▶ _ASSIGNED TASK_: Each entry should be written out again exactly, so that nothing is lost.

-- Opening Marker --

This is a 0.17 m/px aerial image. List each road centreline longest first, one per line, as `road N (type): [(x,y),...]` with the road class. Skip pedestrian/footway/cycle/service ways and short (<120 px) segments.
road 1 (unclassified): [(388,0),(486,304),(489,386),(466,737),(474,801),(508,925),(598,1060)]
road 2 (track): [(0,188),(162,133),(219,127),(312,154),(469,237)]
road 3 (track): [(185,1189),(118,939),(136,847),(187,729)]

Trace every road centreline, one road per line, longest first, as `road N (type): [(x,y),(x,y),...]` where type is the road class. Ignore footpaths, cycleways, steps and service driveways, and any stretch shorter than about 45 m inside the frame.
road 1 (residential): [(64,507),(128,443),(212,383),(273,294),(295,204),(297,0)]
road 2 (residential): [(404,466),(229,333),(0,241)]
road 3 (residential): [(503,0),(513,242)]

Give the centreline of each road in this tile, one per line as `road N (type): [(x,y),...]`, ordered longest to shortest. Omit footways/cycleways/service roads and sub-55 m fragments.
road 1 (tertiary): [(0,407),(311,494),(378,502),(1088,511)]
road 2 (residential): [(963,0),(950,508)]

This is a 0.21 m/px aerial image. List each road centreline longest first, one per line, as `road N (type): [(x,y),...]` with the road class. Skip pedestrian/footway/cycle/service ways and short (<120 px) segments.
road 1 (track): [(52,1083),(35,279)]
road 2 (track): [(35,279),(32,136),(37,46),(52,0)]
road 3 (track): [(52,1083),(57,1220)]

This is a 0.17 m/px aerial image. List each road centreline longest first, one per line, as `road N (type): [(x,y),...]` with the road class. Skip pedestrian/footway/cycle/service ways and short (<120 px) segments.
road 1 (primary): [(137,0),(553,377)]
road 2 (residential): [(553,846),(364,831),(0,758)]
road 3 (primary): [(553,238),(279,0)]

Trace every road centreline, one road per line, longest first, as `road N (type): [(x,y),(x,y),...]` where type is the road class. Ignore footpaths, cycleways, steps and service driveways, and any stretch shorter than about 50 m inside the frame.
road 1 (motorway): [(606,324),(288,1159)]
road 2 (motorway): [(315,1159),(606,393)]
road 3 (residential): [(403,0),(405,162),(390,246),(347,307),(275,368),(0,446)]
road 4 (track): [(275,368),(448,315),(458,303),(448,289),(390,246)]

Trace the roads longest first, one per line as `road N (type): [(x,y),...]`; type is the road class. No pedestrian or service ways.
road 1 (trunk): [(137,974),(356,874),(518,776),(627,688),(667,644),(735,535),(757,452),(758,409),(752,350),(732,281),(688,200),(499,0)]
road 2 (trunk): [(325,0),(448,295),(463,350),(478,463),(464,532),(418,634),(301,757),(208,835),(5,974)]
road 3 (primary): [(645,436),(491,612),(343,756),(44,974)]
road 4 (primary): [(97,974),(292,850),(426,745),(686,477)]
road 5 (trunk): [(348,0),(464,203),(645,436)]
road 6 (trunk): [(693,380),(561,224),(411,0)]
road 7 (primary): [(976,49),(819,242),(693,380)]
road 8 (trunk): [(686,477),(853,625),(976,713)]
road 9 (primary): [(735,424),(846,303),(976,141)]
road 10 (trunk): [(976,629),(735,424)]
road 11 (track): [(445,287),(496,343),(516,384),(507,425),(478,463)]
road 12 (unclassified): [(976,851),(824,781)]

-- Closing Marker --

▶ _RESULT OF THIS TASK_:
This is a 0.17 m/px aerial image. List each road centreline longest first, one per line, as `road N (type): [(x,y),...]` with the road class. Skip pedestrian/footway/cycle/service ways and short (<120 px) segments.
road 1 (unclassified): [(388,0),(486,304),(489,386),(466,737),(474,801),(508,925),(598,1060)]
road 2 (track): [(0,188),(162,133),(219,127),(312,154),(469,237)]
road 3 (track): [(185,1189),(118,939),(136,847),(187,729)]

Trace every road centreline, one road per line, longest first, as `road N (type): [(x,y),(x,y),...]` where type is the road class. Ignore footpaths, cycleways, steps and service driveways, and any stretch shorter than about 45 m inside the frame.
road 1 (residential): [(64,507),(128,443),(212,383),(273,294),(295,204),(297,0)]
road 2 (residential): [(404,466),(229,333),(0,241)]
road 3 (residential): [(503,0),(513,242)]

Give the centreline of each road in this tile, one per line as `road N (type): [(x,y),...]`, ordered longest to shortest. Omit footways/cycleways/service roads and sub-55 m fragments.
road 1 (tertiary): [(0,407),(311,494),(378,502),(1088,511)]
road 2 (residential): [(963,0),(950,508)]

This is a 0.21 m/px aerial image. List each road centreline longest first, one per line, as `road N (type): [(x,y),...]` with the road class. Skip pedestrian/footway/cycle/service ways and short (<120 px) segments.
road 1 (track): [(52,1083),(35,279)]
road 2 (track): [(35,279),(32,136),(37,46),(52,0)]
road 3 (track): [(52,1083),(57,1220)]

This is a 0.17 m/px aerial image. List each road centreline longest first, one per line, as `road N (type): [(x,y),...]` with the road class. Skip pedestrian/footway/cycle/service ways and short (<120 px) segments.
road 1 (primary): [(137,0),(553,377)]
road 2 (residential): [(553,846),(364,831),(0,758)]
road 3 (primary): [(553,238),(279,0)]

Trace every road centreline, one road per line, longest first, as `road N (type): [(x,y),(x,y),...]` where type is the road class. Ignore footpaths, cycleways, steps and service driveways, and any stretch shorter than about 50 m inside the frame.
road 1 (motorway): [(606,324),(288,1159)]
road 2 (motorway): [(315,1159),(606,393)]
road 3 (residential): [(403,0),(405,162),(390,246),(347,307),(275,368),(0,446)]
road 4 (track): [(275,368),(448,315),(458,303),(448,289),(390,246)]

Trace the roads longest first, one per line as `road N (type): [(x,y),...]`; type is the road class. No pedestrian or service ways.
road 1 (trunk): [(137,974),(356,874),(518,776),(627,688),(667,644),(735,535),(757,452),(758,409),(752,350),(732,281),(688,200),(499,0)]
road 2 (trunk): [(325,0),(448,295),(463,350),(478,463),(464,532),(418,634),(301,757),(208,835),(5,974)]
road 3 (primary): [(645,436),(491,612),(343,756),(44,974)]
road 4 (primary): [(97,974),(292,850),(426,745),(686,477)]
road 5 (trunk): [(348,0),(464,203),(645,436)]
road 6 (trunk): [(693,380),(561,224),(411,0)]
road 7 (primary): [(976,49),(819,242),(693,380)]
road 8 (trunk): [(686,477),(853,625),(976,713)]
road 9 (primary): [(735,424),(846,303),(976,141)]
road 10 (trunk): [(976,629),(735,424)]
road 11 (track): [(445,287),(496,343),(516,384),(507,425),(478,463)]
road 12 (unclassified): [(976,851),(824,781)]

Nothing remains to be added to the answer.